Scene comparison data
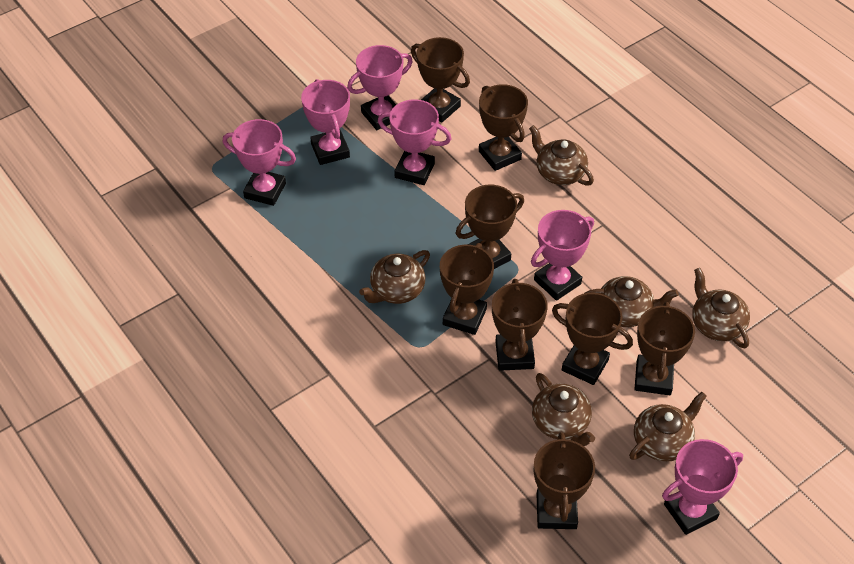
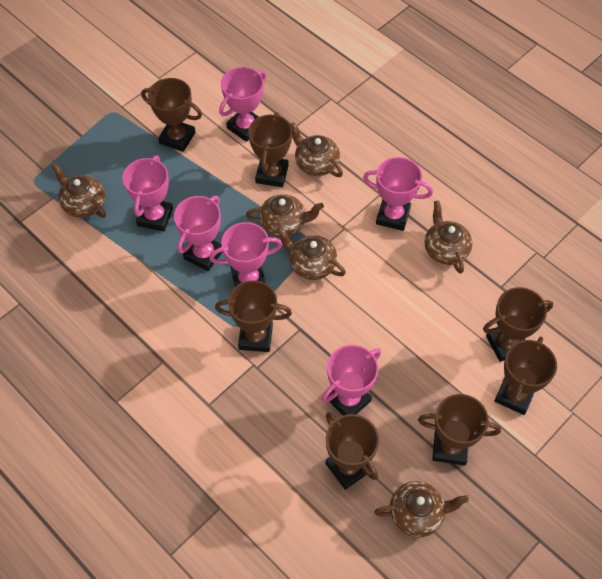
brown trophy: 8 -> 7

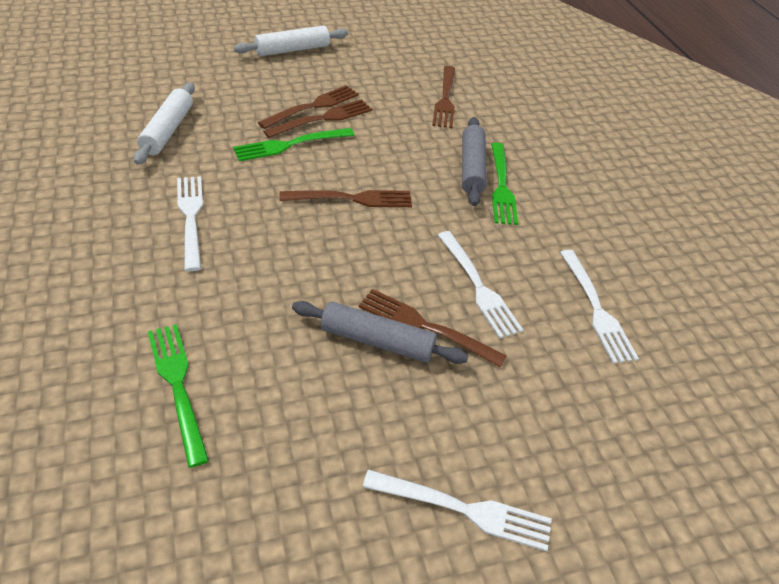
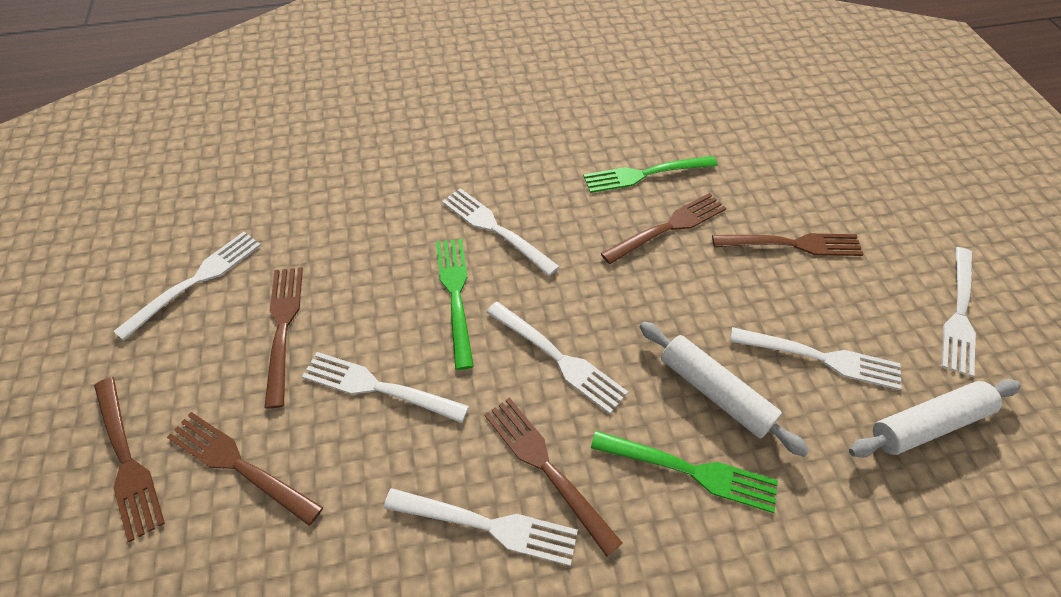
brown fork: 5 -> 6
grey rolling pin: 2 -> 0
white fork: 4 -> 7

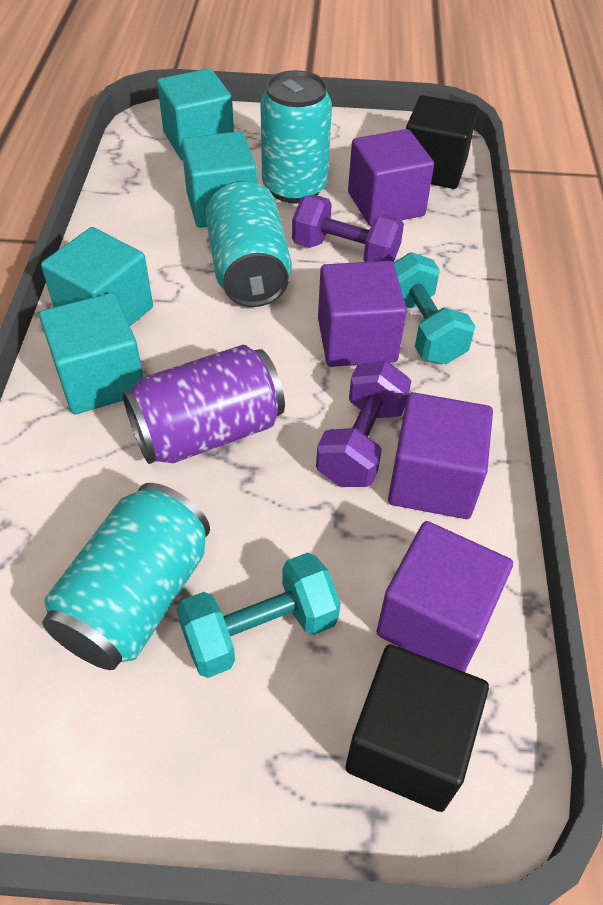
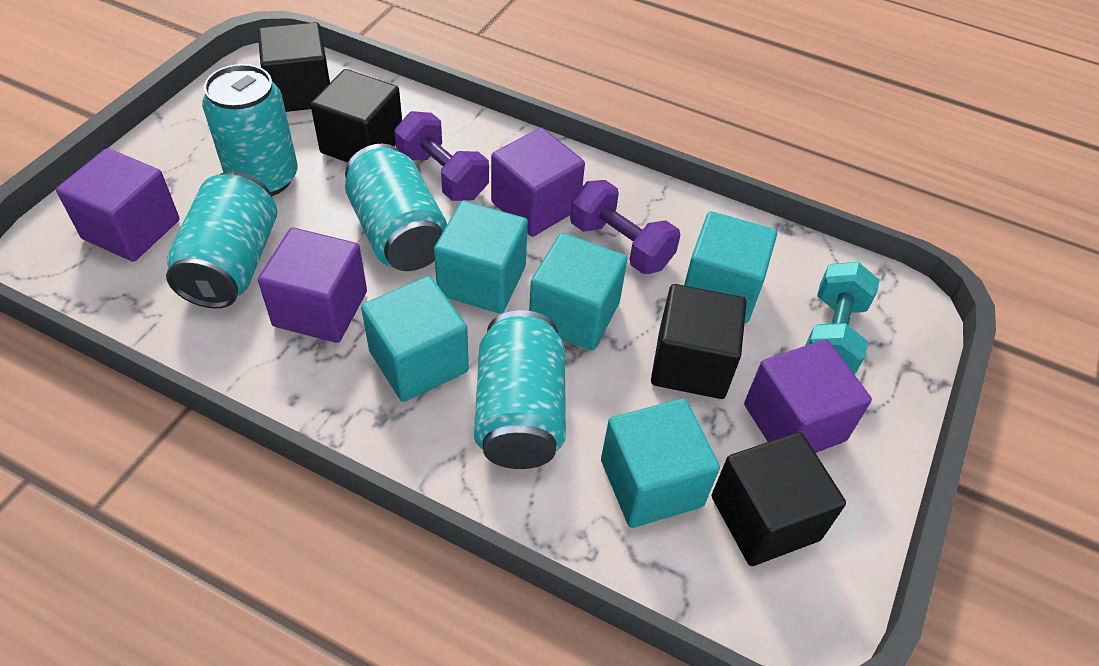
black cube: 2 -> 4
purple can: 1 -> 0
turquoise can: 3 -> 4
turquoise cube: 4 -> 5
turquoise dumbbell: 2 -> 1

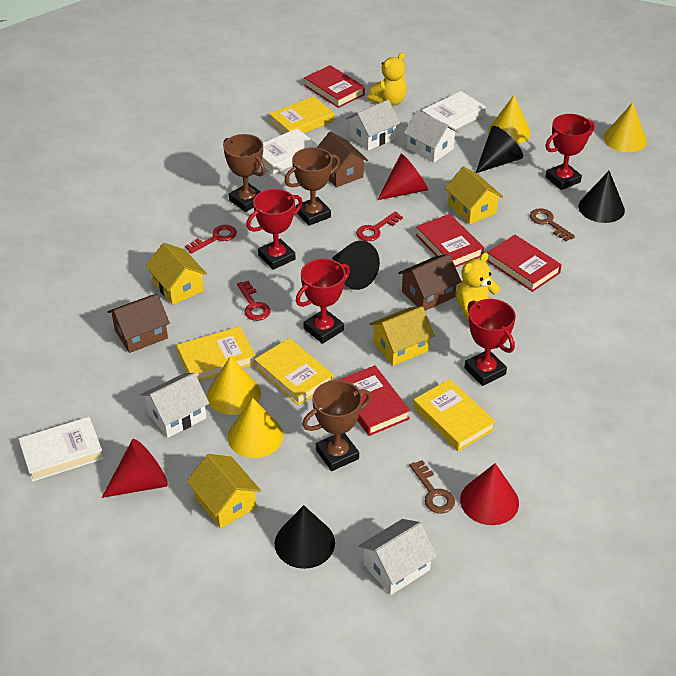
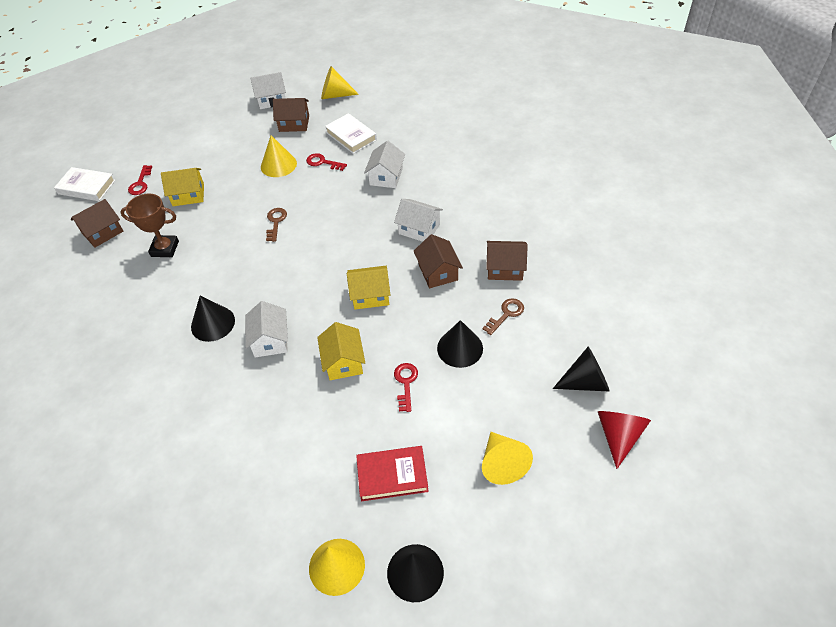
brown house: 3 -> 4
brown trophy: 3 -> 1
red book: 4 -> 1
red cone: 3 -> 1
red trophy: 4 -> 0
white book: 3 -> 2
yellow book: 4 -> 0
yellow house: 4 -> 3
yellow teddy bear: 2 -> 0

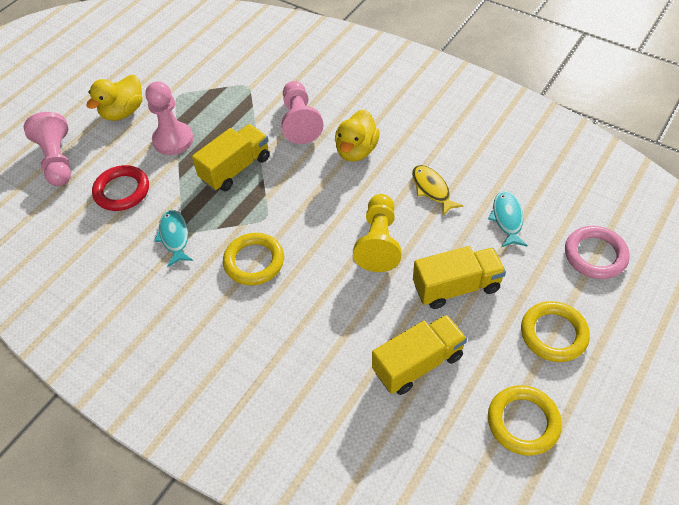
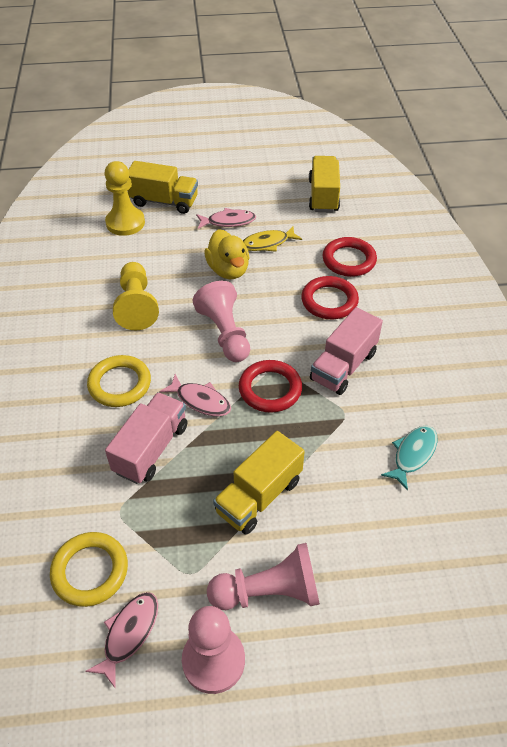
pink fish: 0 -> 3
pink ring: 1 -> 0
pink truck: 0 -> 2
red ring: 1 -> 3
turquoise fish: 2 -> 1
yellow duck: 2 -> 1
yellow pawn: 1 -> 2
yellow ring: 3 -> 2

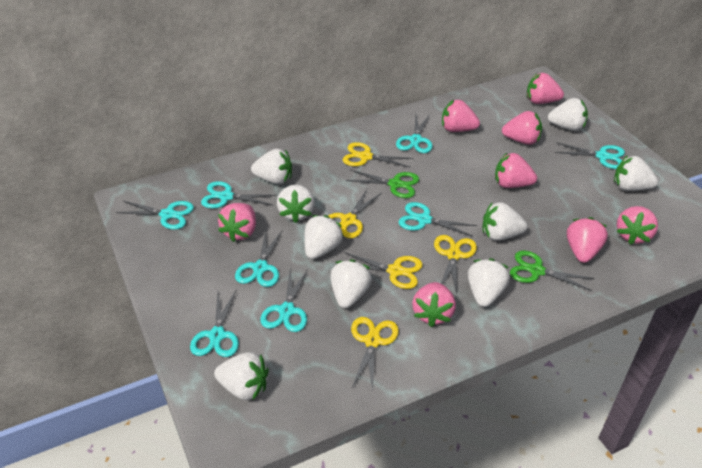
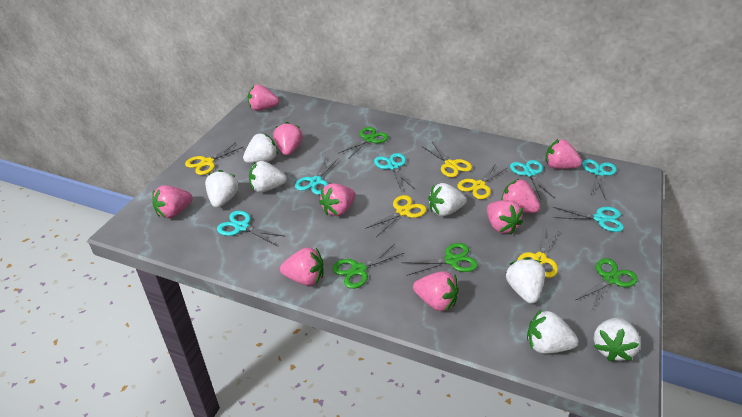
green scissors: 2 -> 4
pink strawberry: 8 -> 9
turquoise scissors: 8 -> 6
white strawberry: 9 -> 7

### [Your task]
Would you copy each line of the records that contains "brown"?

### [Solved problem]
brown trophy: 8 -> 7
brown fork: 5 -> 6
brown house: 3 -> 4
brown trophy: 3 -> 1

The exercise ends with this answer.